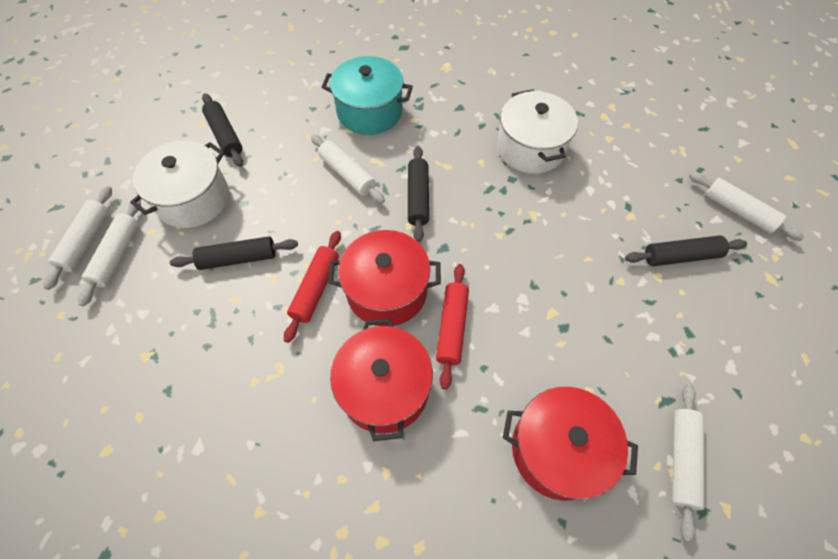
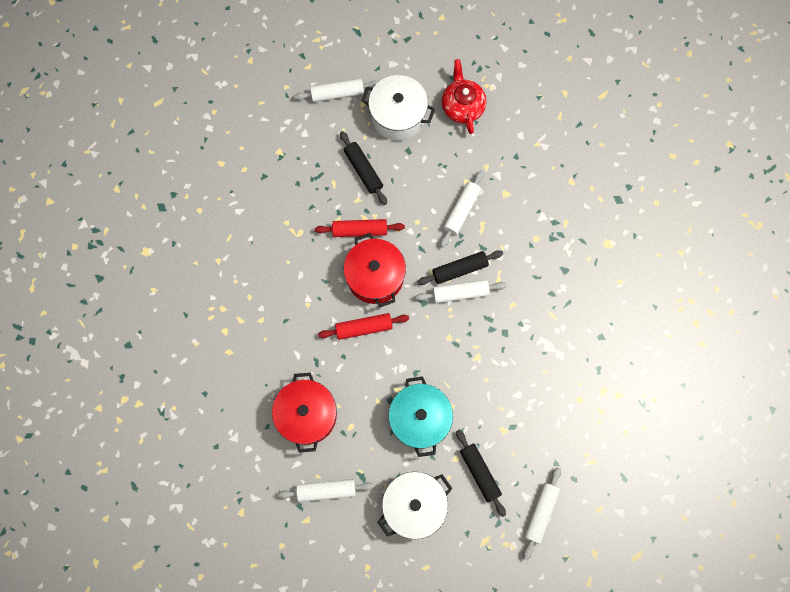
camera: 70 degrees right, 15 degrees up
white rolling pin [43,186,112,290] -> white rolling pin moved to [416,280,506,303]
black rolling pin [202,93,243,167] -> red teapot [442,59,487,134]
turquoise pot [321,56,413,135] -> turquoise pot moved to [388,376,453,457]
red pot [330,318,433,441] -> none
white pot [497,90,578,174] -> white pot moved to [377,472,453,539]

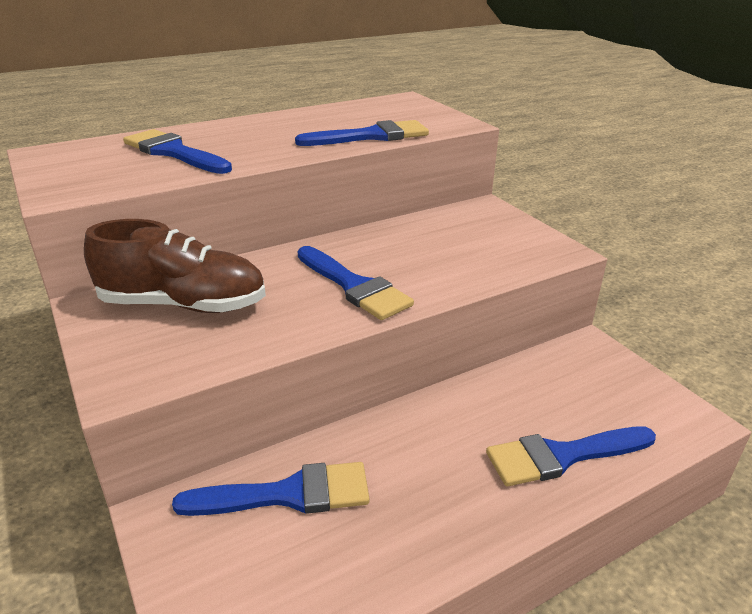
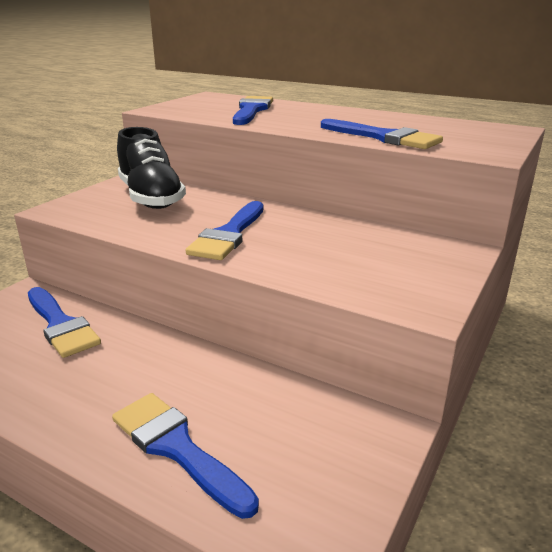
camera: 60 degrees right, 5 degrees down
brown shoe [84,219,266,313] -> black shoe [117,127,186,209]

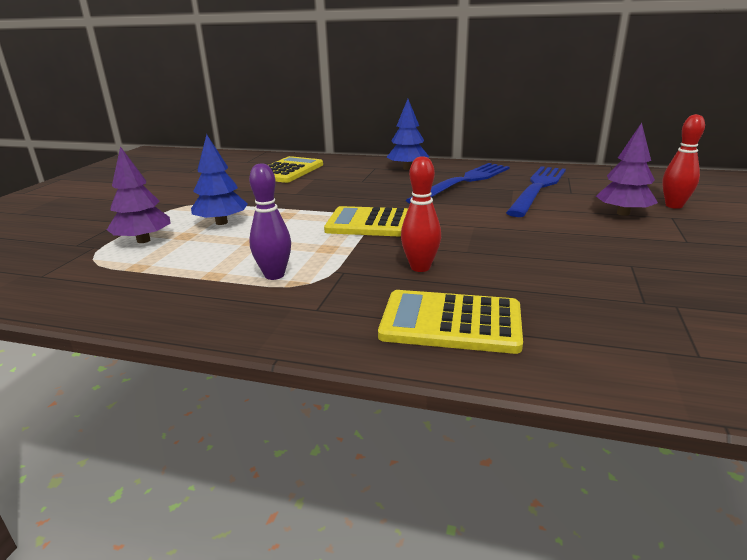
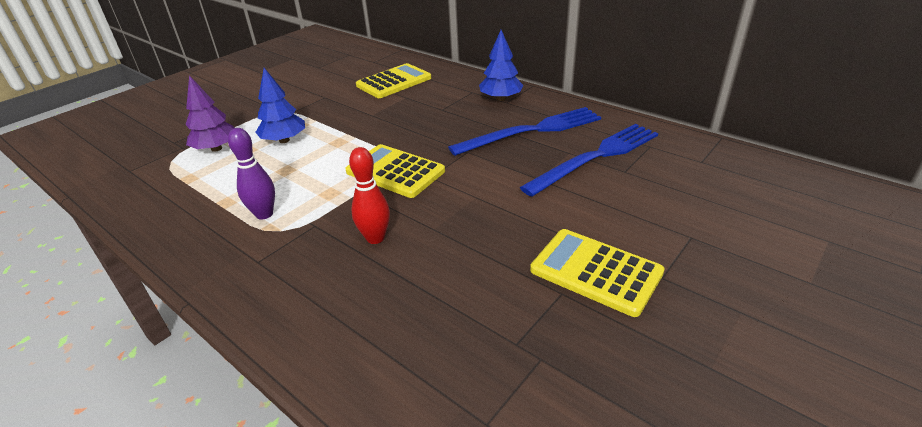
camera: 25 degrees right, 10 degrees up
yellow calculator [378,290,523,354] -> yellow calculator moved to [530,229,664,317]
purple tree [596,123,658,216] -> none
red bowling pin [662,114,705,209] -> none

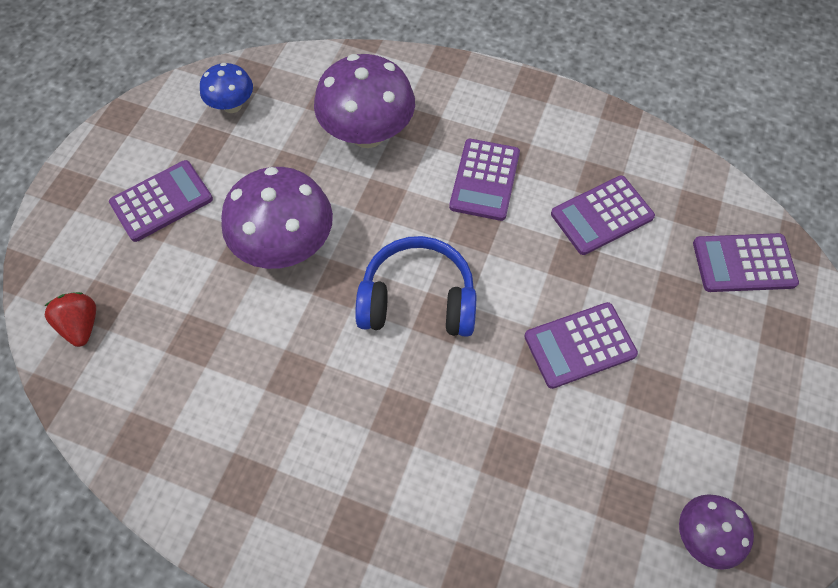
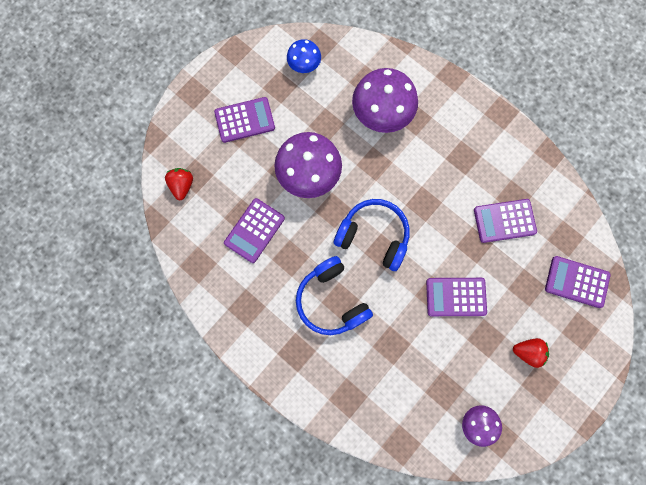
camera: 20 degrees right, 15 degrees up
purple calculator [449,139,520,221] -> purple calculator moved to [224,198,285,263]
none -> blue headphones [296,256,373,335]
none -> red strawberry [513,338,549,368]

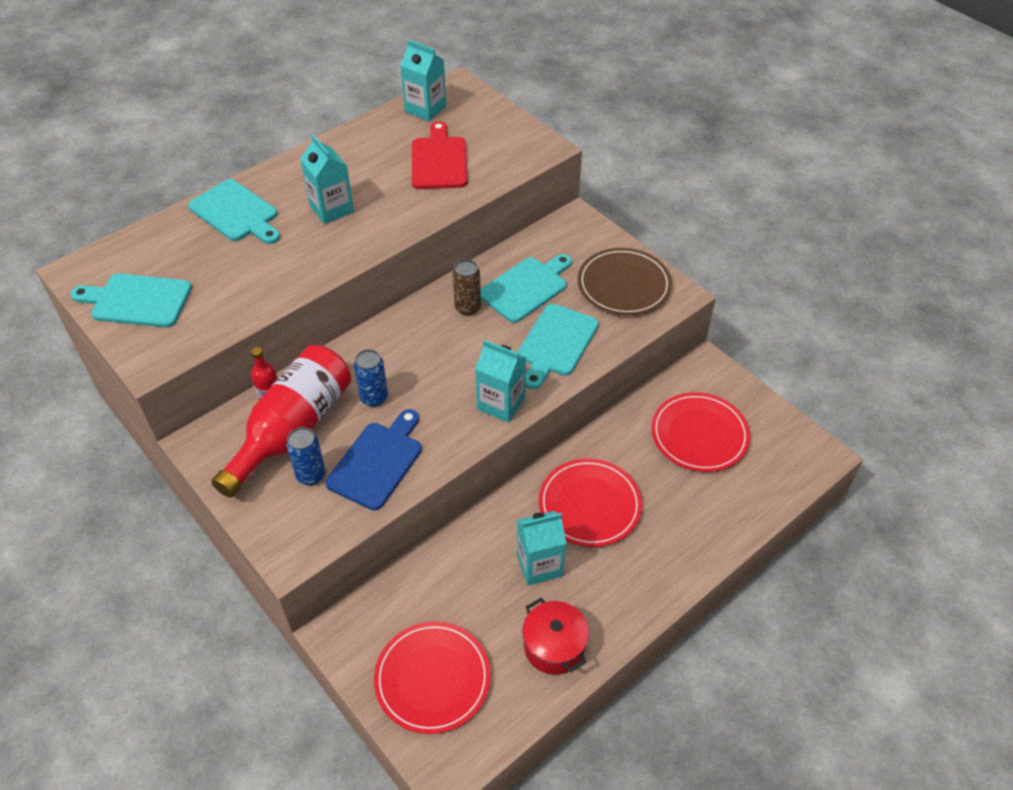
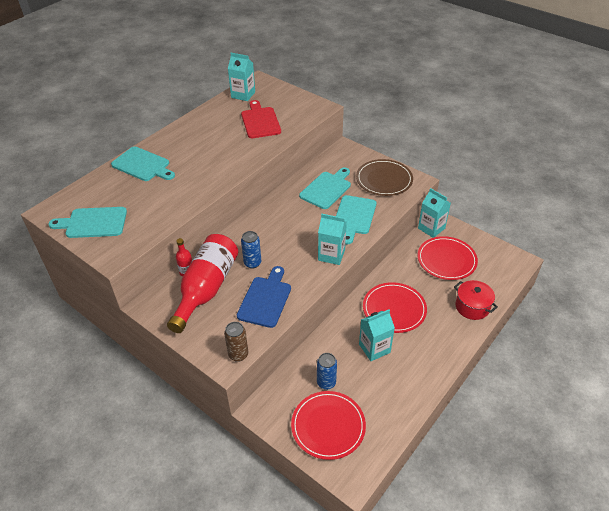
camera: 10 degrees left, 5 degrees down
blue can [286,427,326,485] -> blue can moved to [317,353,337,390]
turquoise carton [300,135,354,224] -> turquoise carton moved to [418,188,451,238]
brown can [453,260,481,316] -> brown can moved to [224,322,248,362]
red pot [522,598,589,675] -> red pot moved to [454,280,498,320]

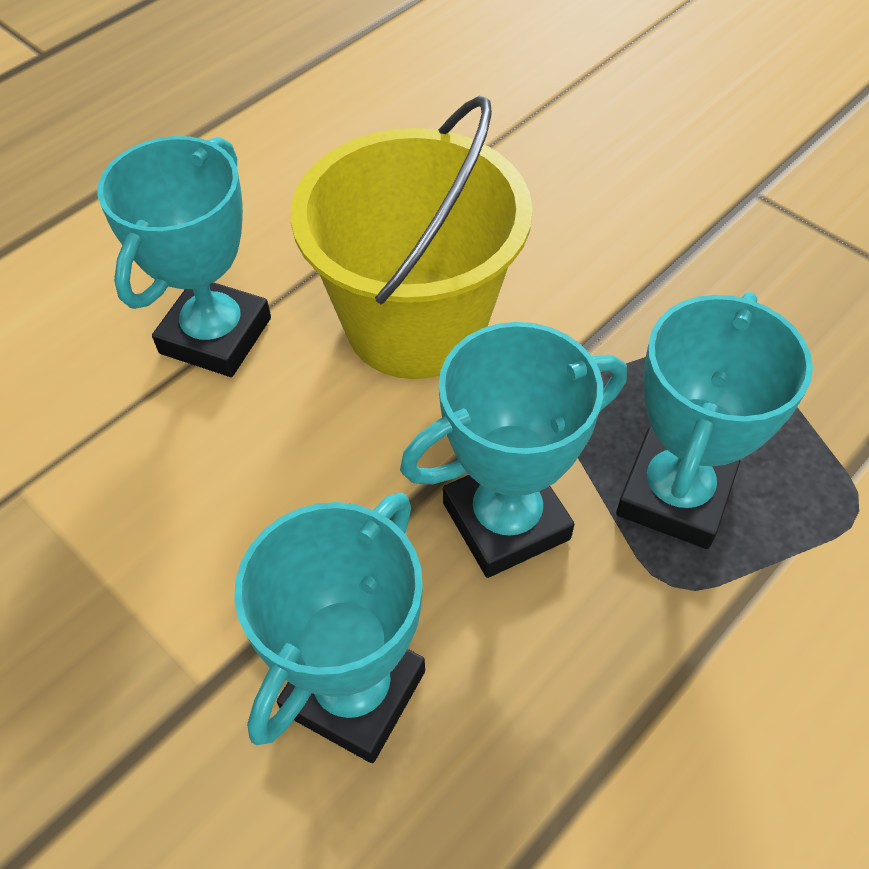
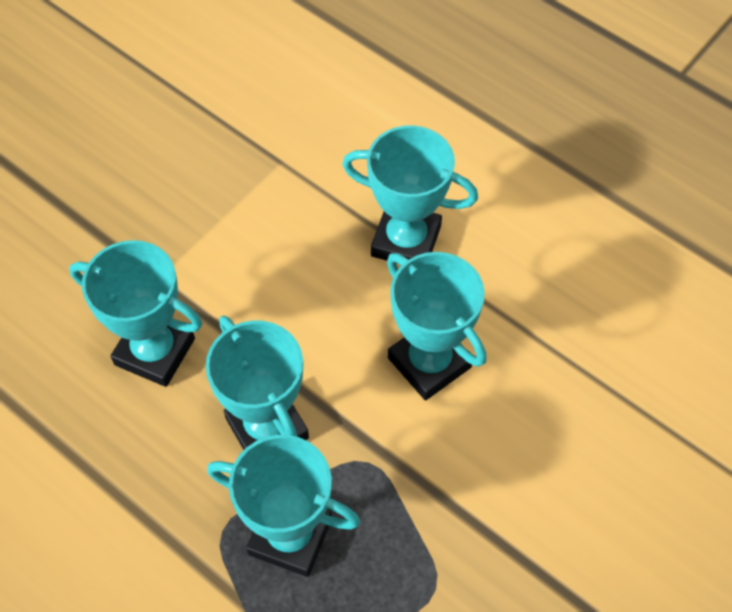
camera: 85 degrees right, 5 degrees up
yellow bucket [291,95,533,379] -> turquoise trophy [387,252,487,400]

YOUR INSTRUCTIONS - All the lines above should be reproduced exactly, and none of the pictures.

SOLUTION TO THIS EXERCISE -
camera: 70 degrees right, 15 degrees up
white rolling pin [43,186,112,290] -> white rolling pin moved to [416,280,506,303]
black rolling pin [202,93,243,167] -> red teapot [442,59,487,134]
turquoise pot [321,56,413,135] -> turquoise pot moved to [388,376,453,457]
red pot [330,318,433,441] -> none
white pot [497,90,578,174] -> white pot moved to [377,472,453,539]

camera: 60 degrees right, 5 degrees down
brown shoe [84,219,266,313] -> black shoe [117,127,186,209]

camera: 25 degrees right, 10 degrees up
yellow calculator [378,290,523,354] -> yellow calculator moved to [530,229,664,317]
purple tree [596,123,658,216] -> none
red bowling pin [662,114,705,209] -> none

camera: 20 degrees right, 15 degrees up
purple calculator [449,139,520,221] -> purple calculator moved to [224,198,285,263]
none -> blue headphones [296,256,373,335]
none -> red strawberry [513,338,549,368]

camera: 10 degrees left, 5 degrees down
blue can [286,427,326,485] -> blue can moved to [317,353,337,390]
turquoise carton [300,135,354,224] -> turquoise carton moved to [418,188,451,238]
brown can [453,260,481,316] -> brown can moved to [224,322,248,362]
red pot [522,598,589,675] -> red pot moved to [454,280,498,320]

camera: 85 degrees right, 5 degrees up
yellow bucket [291,95,533,379] -> turquoise trophy [387,252,487,400]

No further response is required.